The result should be an exact copy of the entries below, free of pictures.
------------------------------------
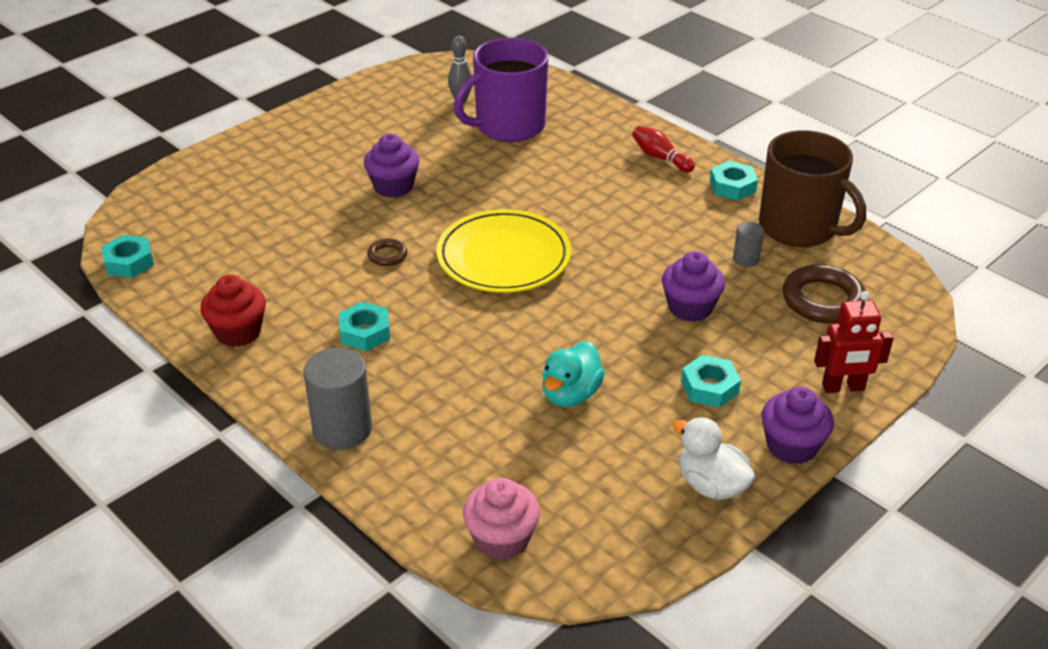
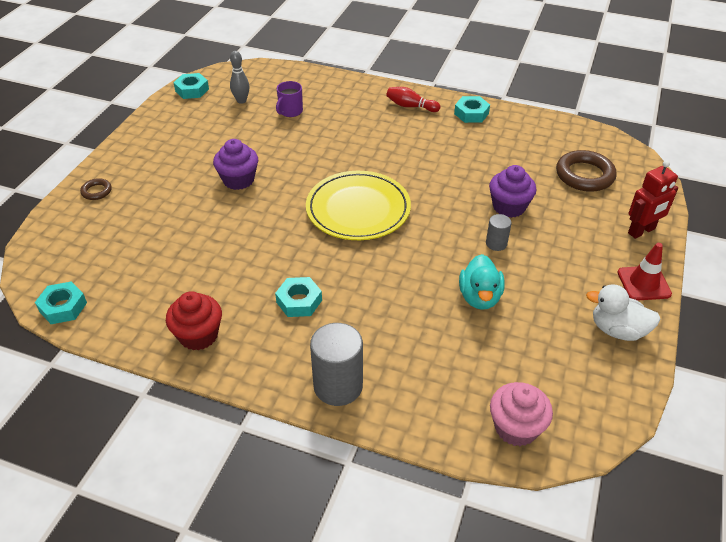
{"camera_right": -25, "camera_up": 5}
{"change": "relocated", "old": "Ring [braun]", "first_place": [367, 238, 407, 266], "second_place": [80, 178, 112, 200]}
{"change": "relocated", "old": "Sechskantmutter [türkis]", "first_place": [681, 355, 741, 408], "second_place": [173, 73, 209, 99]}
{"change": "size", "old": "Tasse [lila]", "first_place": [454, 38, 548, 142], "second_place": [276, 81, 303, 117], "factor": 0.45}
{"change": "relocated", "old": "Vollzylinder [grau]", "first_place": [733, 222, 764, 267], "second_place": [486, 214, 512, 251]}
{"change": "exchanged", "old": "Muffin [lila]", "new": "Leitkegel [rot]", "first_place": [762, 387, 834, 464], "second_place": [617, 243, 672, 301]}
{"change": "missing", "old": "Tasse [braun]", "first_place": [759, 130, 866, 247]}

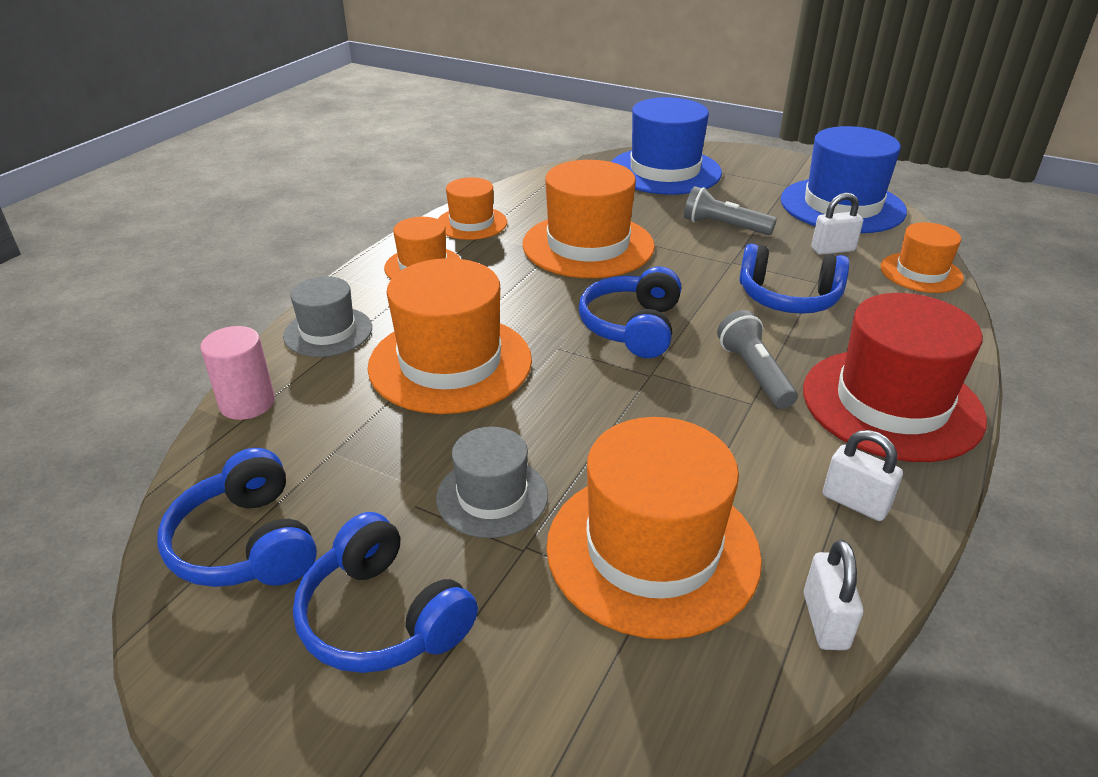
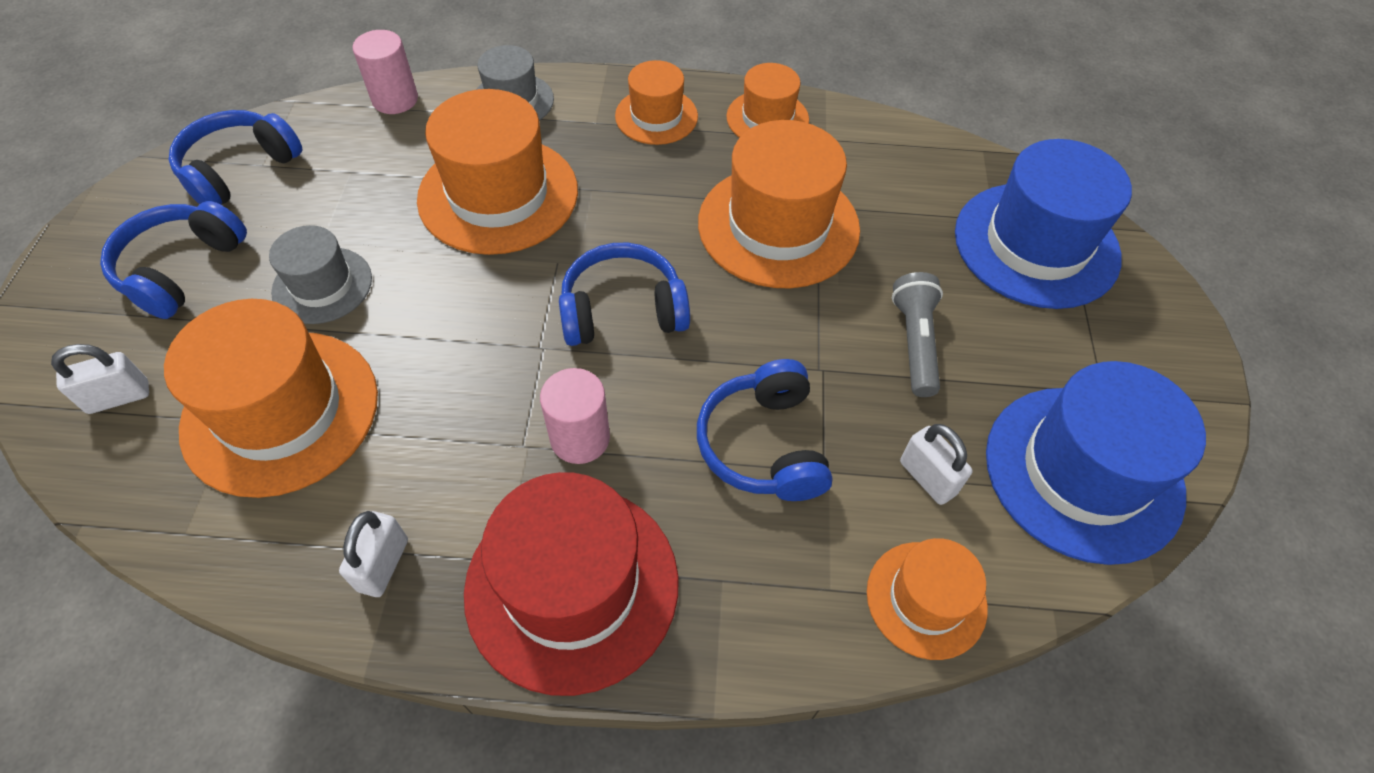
{"camera_right": 65, "camera_up": 20}
{"change": "relocated", "old": "Vorhängeschloss [weiß]", "first_place": [804, 540, 863, 650], "second_place": [51, 344, 149, 414]}
{"change": "exchanged", "old": "Taschenlampe [grau]", "new": "Vollzylinder [rosa]", "first_place": [717, 310, 798, 409], "second_place": [540, 368, 610, 464]}

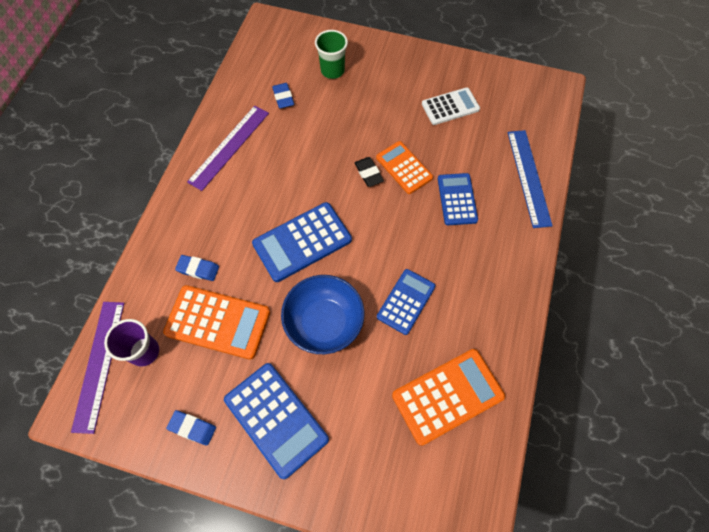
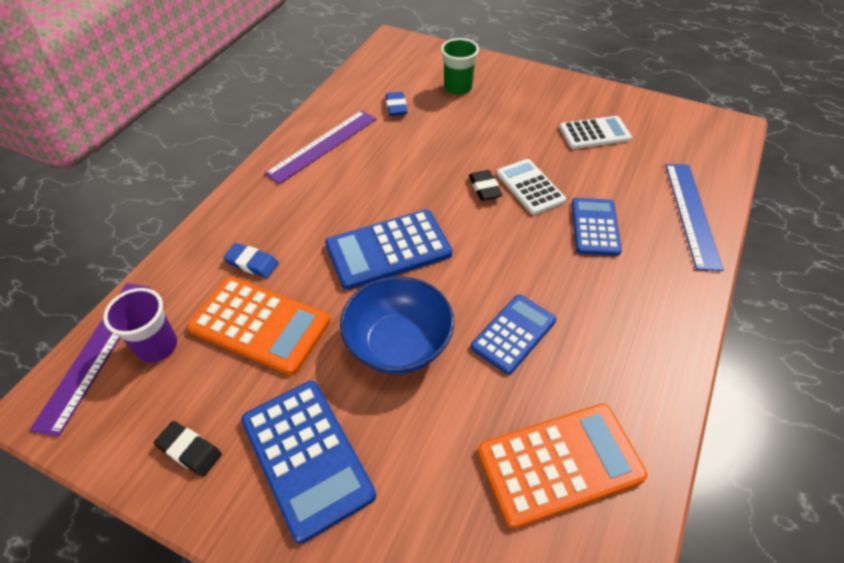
{"camera_right": 10, "camera_up": -15}
{"change": "colour", "old": "Radiergummi [blau]", "new": "Radiergummi [schwarz]", "first_place": [166, 410, 216, 446], "second_place": [154, 421, 222, 477]}
{"change": "colour", "old": "Taschenrechner [orange]", "new": "Taschenrechner [weiß]", "first_place": [376, 141, 433, 194], "second_place": [497, 159, 566, 215]}

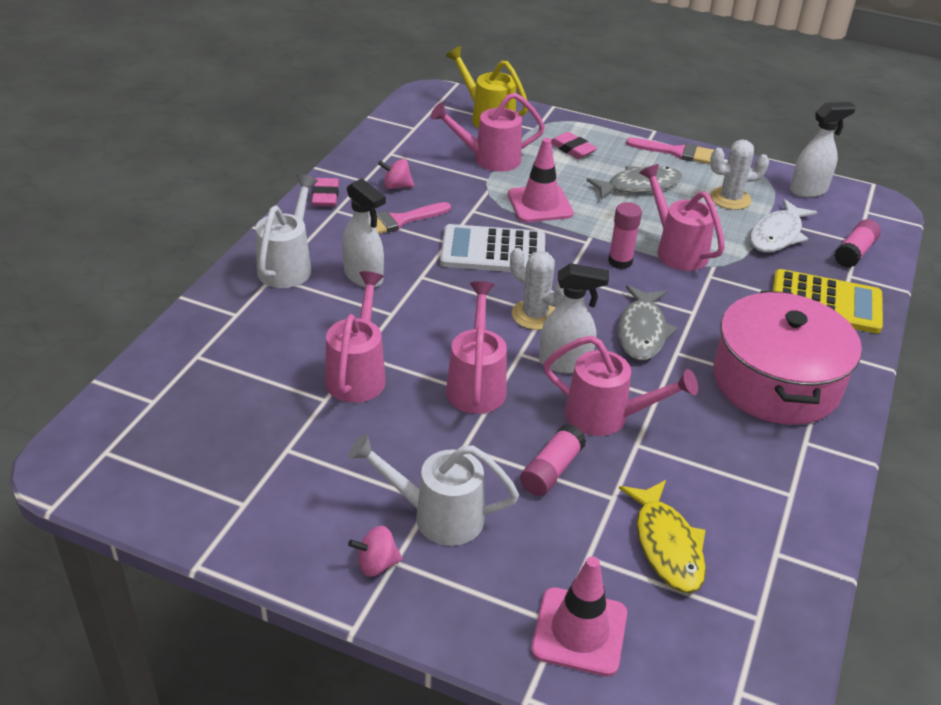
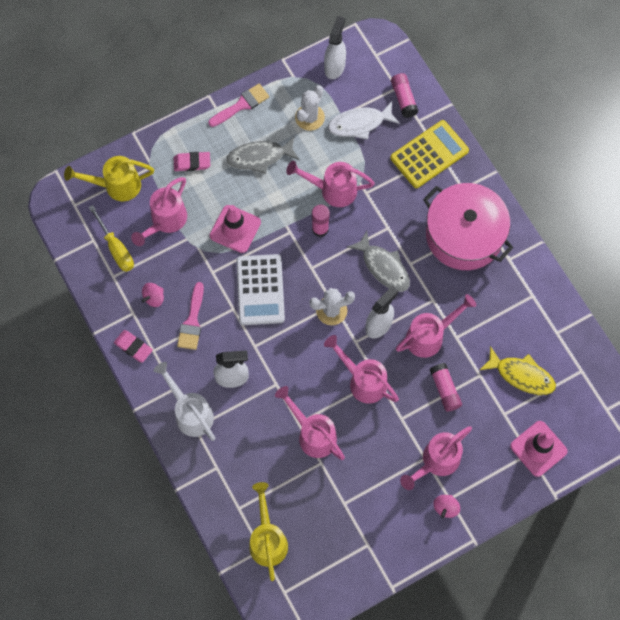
{"camera_right": -50, "camera_up": 30}
{"change": "appeared", "new": "Schraubenzieher [gelb]", "second_place": [89, 205, 134, 272]}
{"change": "spun", "old": "Fisch [grau]", "first_place": [586, 166, 682, 199], "second_place": [226, 137, 299, 174], "degrees": -120}
{"change": "spun", "old": "Taschenrechner [weiß]", "first_place": [440, 224, 545, 272], "second_place": [236, 254, 285, 325], "degrees": -45}
{"change": "appeared", "new": "Gießkanne [gelb]", "second_place": [249, 482, 288, 581]}
{"change": "spun", "old": "Fisch [weiß]", "first_place": [750, 199, 817, 252], "second_place": [328, 102, 400, 140], "degrees": 90}
{"change": "colour", "old": "Gießkanne [weiß]", "new": "Gießkanne [rosa]", "first_place": [348, 434, 519, 546], "second_place": [400, 426, 472, 490]}

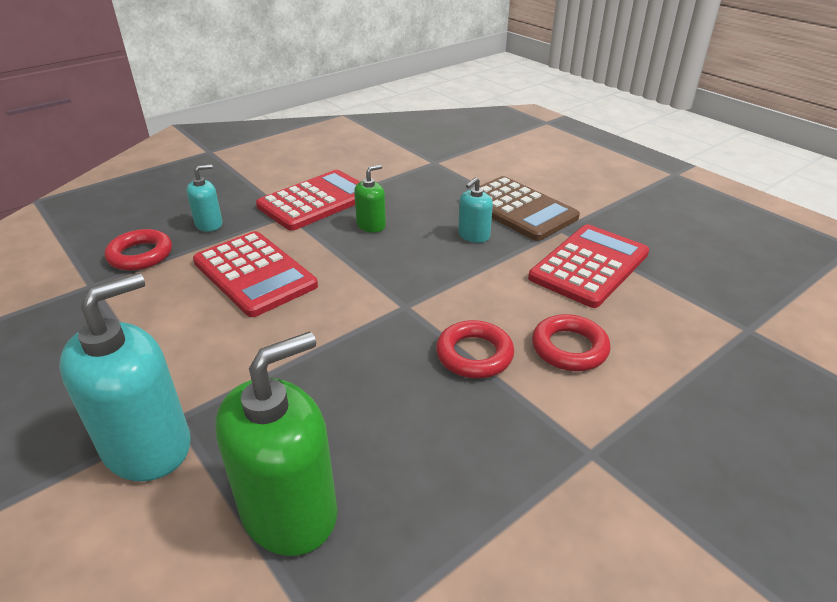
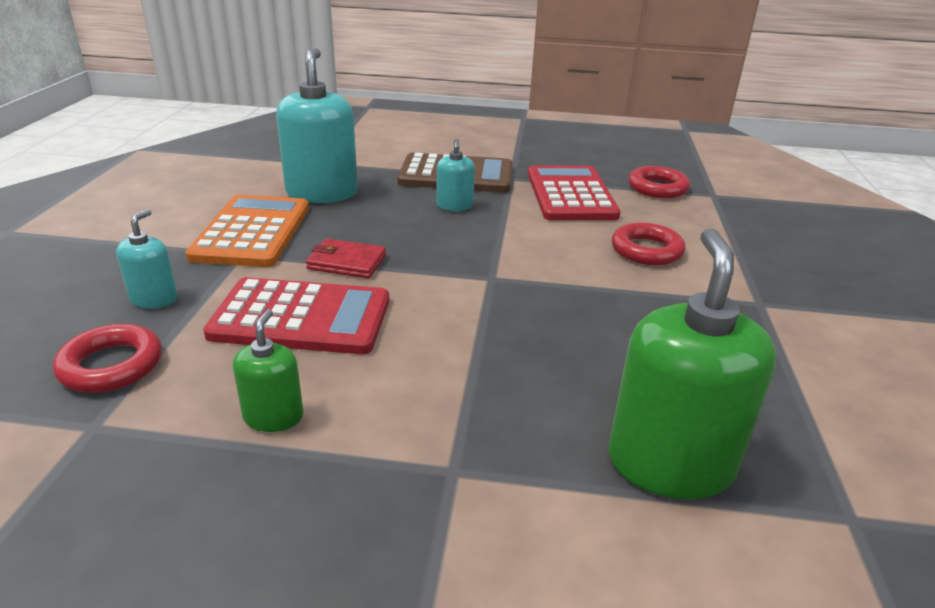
{"camera_right": -45, "camera_up": -5}
{"change": "colour", "old": "Taschenrechner [rot]", "new": "Taschenrechner [orange]", "first_place": [256, 170, 360, 231], "second_place": [186, 195, 309, 267]}
{"change": "relocated", "old": "Seifenspender [grün]", "first_place": [354, 165, 386, 233], "second_place": [233, 309, 304, 432]}
{"change": "relocated", "old": "Seifenspender [türkis]", "first_place": [59, 273, 191, 481], "second_place": [276, 48, 358, 203]}
{"change": "appeared", "new": "Geldbörse [rot]", "second_place": [306, 239, 386, 278]}
{"change": "relocated", "old": "Ring [rot]", "first_place": [436, 320, 514, 378], "second_place": [628, 166, 690, 198]}

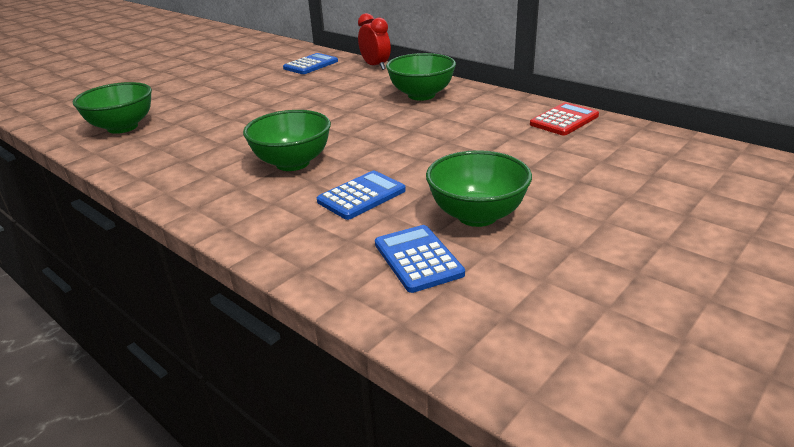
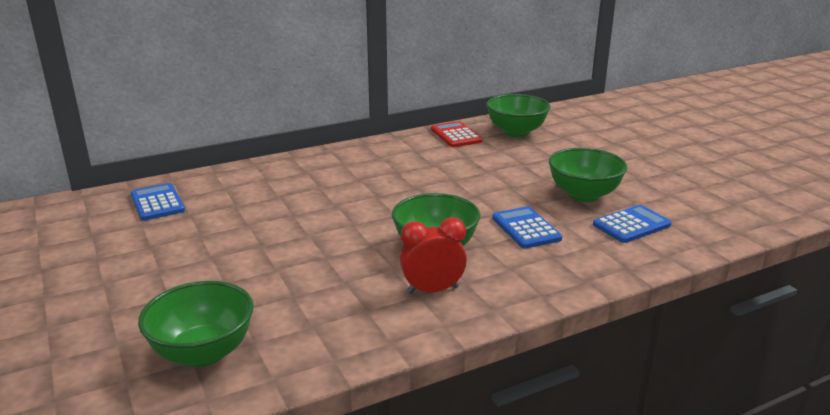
{"camera_right": -70, "camera_up": -5}
{"change": "relocated", "old": "Wecker [rot]", "first_place": [358, 13, 391, 70], "second_place": [400, 218, 467, 294]}
{"change": "relocated", "old": "Schüssel [grün]", "first_place": [386, 53, 456, 101], "second_place": [486, 94, 550, 137]}
{"change": "spun", "old": "Taschenrechner [blau]", "first_place": [375, 225, 465, 293], "second_place": [593, 205, 672, 243], "degrees": 150}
------------------------------------
Result of this exercise
{"camera_right": -25, "camera_up": 5}
{"change": "relocated", "old": "Ring [braun]", "first_place": [367, 238, 407, 266], "second_place": [80, 178, 112, 200]}
{"change": "relocated", "old": "Sechskantmutter [türkis]", "first_place": [681, 355, 741, 408], "second_place": [173, 73, 209, 99]}
{"change": "size", "old": "Tasse [lila]", "first_place": [454, 38, 548, 142], "second_place": [276, 81, 303, 117], "factor": 0.45}
{"change": "relocated", "old": "Vollzylinder [grau]", "first_place": [733, 222, 764, 267], "second_place": [486, 214, 512, 251]}
{"change": "exchanged", "old": "Muffin [lila]", "new": "Leitkegel [rot]", "first_place": [762, 387, 834, 464], "second_place": [617, 243, 672, 301]}
{"change": "missing", "old": "Tasse [braun]", "first_place": [759, 130, 866, 247]}

{"camera_right": 65, "camera_up": 20}
{"change": "relocated", "old": "Vorhängeschloss [weiß]", "first_place": [804, 540, 863, 650], "second_place": [51, 344, 149, 414]}
{"change": "exchanged", "old": "Taschenlampe [grau]", "new": "Vollzylinder [rosa]", "first_place": [717, 310, 798, 409], "second_place": [540, 368, 610, 464]}

{"camera_right": 10, "camera_up": -15}
{"change": "colour", "old": "Radiergummi [blau]", "new": "Radiergummi [schwarz]", "first_place": [166, 410, 216, 446], "second_place": [154, 421, 222, 477]}
{"change": "colour", "old": "Taschenrechner [orange]", "new": "Taschenrechner [weiß]", "first_place": [376, 141, 433, 194], "second_place": [497, 159, 566, 215]}

{"camera_right": -50, "camera_up": 30}
{"change": "appeared", "new": "Schraubenzieher [gelb]", "second_place": [89, 205, 134, 272]}
{"change": "spun", "old": "Fisch [grau]", "first_place": [586, 166, 682, 199], "second_place": [226, 137, 299, 174], "degrees": -120}
{"change": "spun", "old": "Taschenrechner [weiß]", "first_place": [440, 224, 545, 272], "second_place": [236, 254, 285, 325], "degrees": -45}
{"change": "appeared", "new": "Gießkanne [gelb]", "second_place": [249, 482, 288, 581]}
{"change": "spun", "old": "Fisch [weiß]", "first_place": [750, 199, 817, 252], "second_place": [328, 102, 400, 140], "degrees": 90}
{"change": "colour", "old": "Gießkanne [weiß]", "new": "Gießkanne [rosa]", "first_place": [348, 434, 519, 546], "second_place": [400, 426, 472, 490]}

{"camera_right": -45, "camera_up": -5}
{"change": "colour", "old": "Taschenrechner [rot]", "new": "Taschenrechner [orange]", "first_place": [256, 170, 360, 231], "second_place": [186, 195, 309, 267]}
{"change": "relocated", "old": "Seifenspender [grün]", "first_place": [354, 165, 386, 233], "second_place": [233, 309, 304, 432]}
{"change": "relocated", "old": "Seifenspender [türkis]", "first_place": [59, 273, 191, 481], "second_place": [276, 48, 358, 203]}
{"change": "appeared", "new": "Geldbörse [rot]", "second_place": [306, 239, 386, 278]}
{"change": "relocated", "old": "Ring [rot]", "first_place": [436, 320, 514, 378], "second_place": [628, 166, 690, 198]}

{"camera_right": -70, "camera_up": -5}
{"change": "relocated", "old": "Wecker [rot]", "first_place": [358, 13, 391, 70], "second_place": [400, 218, 467, 294]}
{"change": "relocated", "old": "Schüssel [grün]", "first_place": [386, 53, 456, 101], "second_place": [486, 94, 550, 137]}
{"change": "spun", "old": "Taschenrechner [blau]", "first_place": [375, 225, 465, 293], "second_place": [593, 205, 672, 243], "degrees": 150}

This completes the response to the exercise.